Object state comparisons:
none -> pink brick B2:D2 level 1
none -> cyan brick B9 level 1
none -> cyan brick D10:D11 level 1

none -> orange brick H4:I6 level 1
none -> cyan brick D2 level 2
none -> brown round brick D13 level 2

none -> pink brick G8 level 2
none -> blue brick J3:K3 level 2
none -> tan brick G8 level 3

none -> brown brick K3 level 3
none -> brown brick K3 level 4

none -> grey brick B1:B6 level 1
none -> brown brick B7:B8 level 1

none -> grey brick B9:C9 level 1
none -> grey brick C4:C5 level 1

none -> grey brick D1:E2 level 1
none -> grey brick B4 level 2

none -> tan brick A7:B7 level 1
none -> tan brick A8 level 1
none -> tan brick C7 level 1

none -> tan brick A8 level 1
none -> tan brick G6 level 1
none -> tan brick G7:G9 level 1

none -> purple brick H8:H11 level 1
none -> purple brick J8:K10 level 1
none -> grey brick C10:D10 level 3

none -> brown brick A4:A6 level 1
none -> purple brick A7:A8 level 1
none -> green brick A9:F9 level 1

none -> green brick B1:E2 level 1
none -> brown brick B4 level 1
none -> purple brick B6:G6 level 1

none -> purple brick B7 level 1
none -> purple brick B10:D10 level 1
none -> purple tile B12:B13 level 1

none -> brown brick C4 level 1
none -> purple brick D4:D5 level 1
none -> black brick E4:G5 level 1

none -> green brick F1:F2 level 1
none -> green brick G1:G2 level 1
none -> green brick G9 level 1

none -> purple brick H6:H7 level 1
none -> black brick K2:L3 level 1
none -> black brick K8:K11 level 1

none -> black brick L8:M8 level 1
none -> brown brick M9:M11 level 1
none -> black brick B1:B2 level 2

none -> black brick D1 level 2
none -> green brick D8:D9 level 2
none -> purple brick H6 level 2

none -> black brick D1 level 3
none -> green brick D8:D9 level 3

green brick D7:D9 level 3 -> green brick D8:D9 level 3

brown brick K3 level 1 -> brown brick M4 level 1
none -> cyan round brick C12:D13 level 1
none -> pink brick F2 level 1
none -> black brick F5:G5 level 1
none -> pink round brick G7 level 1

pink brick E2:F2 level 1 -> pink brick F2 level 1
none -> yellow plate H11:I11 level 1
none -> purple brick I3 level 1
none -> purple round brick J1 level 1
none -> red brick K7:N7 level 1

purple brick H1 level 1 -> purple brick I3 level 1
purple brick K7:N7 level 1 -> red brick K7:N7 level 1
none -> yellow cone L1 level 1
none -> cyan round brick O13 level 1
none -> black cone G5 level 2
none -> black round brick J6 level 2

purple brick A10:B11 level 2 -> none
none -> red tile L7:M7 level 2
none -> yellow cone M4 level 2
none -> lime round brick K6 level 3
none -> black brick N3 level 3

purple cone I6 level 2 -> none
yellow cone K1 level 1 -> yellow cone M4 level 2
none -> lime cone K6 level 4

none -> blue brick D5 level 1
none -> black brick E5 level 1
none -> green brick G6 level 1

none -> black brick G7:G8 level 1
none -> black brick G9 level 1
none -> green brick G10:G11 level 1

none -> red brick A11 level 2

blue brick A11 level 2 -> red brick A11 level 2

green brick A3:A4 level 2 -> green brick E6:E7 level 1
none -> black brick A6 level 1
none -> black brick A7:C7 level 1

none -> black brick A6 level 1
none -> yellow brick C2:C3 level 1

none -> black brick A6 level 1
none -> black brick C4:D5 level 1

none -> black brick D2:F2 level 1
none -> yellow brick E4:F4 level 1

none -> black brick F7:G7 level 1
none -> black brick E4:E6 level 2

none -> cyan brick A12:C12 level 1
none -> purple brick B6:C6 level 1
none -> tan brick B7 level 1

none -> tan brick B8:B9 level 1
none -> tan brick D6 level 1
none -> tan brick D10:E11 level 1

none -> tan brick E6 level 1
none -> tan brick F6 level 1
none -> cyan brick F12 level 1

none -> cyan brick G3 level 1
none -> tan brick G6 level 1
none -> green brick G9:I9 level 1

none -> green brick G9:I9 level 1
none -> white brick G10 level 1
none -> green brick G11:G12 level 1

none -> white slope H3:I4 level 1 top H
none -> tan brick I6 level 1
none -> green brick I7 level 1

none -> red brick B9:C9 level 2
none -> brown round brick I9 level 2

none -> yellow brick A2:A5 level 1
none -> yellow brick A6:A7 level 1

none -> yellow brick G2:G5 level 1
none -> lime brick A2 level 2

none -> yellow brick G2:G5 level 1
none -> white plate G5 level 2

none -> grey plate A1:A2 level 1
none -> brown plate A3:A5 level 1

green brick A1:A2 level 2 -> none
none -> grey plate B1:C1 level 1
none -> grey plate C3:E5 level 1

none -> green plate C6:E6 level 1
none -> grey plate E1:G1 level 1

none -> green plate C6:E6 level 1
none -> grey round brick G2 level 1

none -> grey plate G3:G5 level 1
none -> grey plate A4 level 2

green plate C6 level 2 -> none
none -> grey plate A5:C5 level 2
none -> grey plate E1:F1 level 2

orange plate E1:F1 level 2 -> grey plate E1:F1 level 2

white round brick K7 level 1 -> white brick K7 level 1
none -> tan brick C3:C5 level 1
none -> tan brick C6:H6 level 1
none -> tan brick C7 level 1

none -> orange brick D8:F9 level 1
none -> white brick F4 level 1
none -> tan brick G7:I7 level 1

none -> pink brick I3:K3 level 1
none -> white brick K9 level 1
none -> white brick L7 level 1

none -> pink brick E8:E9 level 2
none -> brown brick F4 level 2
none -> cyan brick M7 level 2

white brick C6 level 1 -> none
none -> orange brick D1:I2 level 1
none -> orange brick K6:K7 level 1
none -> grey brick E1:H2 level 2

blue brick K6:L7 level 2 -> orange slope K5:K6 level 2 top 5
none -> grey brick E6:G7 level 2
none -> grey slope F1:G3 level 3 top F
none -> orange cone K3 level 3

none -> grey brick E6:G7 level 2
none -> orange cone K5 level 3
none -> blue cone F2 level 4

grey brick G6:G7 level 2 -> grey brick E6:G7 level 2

Problem requirements:
The lines to copy are those in the records above containing the word "lime".

Answer to this problem:
none -> lime round brick K6 level 3
none -> lime cone K6 level 4
none -> lime brick A2 level 2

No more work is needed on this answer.